» **EXERCISE DIRECTIONS**:
From the records below, transcribe only the lines running from the one with "red brick A2 level 1 -> red brick C1 level 1" through the one with "black brick M3". Keep both of those end lines.

*** DATA FOR REVIEW

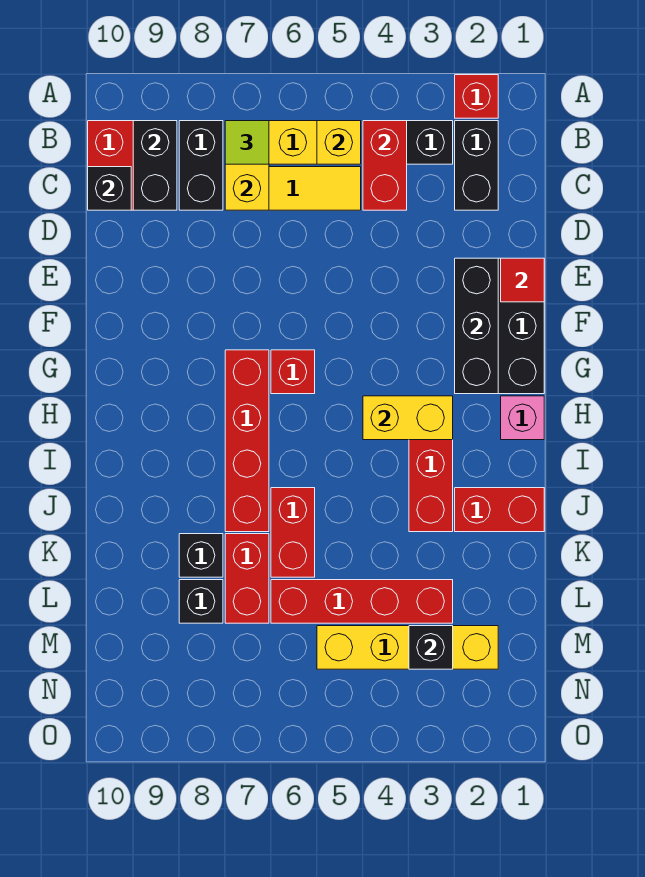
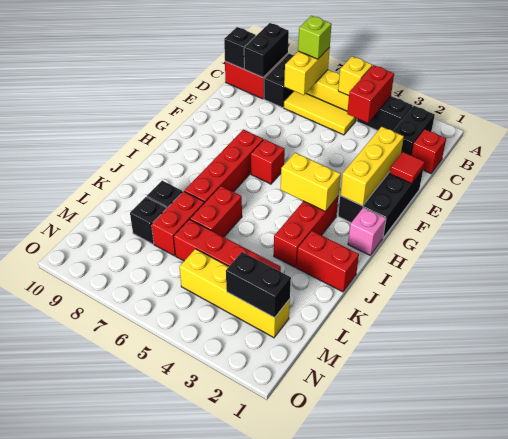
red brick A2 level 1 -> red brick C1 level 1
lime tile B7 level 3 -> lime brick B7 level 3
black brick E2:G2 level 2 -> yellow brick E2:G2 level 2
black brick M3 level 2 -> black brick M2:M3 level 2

******
*** DATA FOR REVIEW

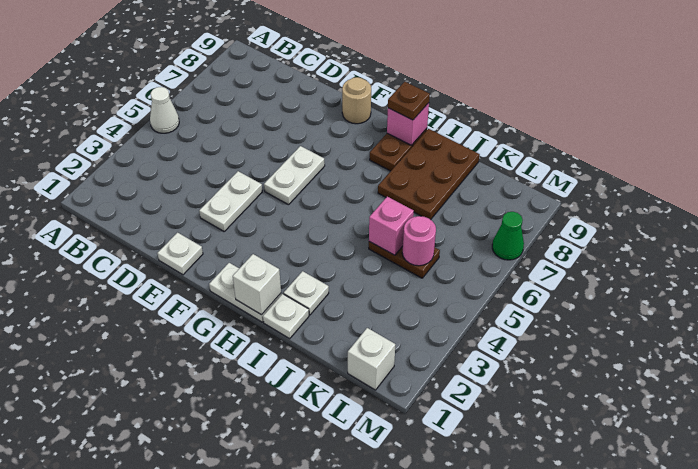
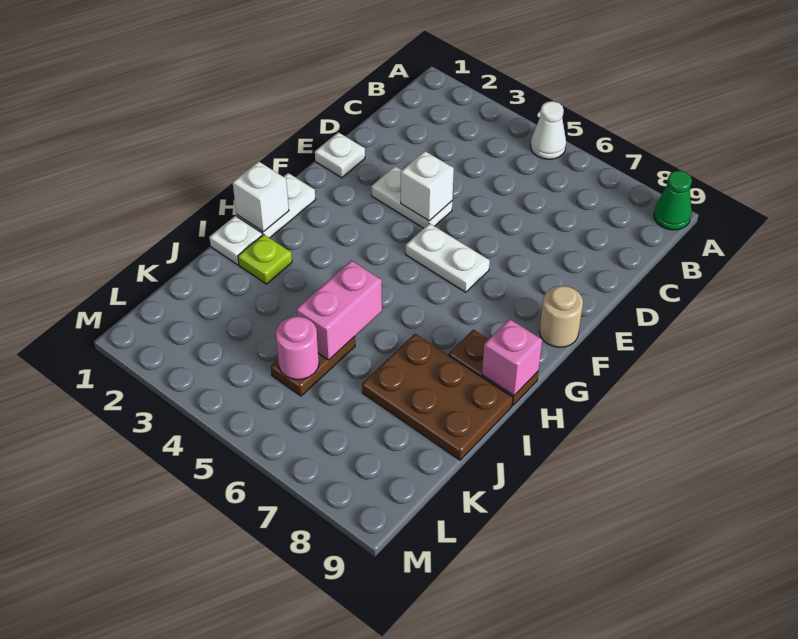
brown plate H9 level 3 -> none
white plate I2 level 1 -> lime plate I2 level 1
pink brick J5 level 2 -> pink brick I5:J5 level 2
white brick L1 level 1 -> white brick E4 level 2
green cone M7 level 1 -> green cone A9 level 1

******

» **ANSWER TO THE PROBLEM**:
red brick A2 level 1 -> red brick C1 level 1
lime tile B7 level 3 -> lime brick B7 level 3
black brick E2:G2 level 2 -> yellow brick E2:G2 level 2
black brick M3 level 2 -> black brick M2:M3 level 2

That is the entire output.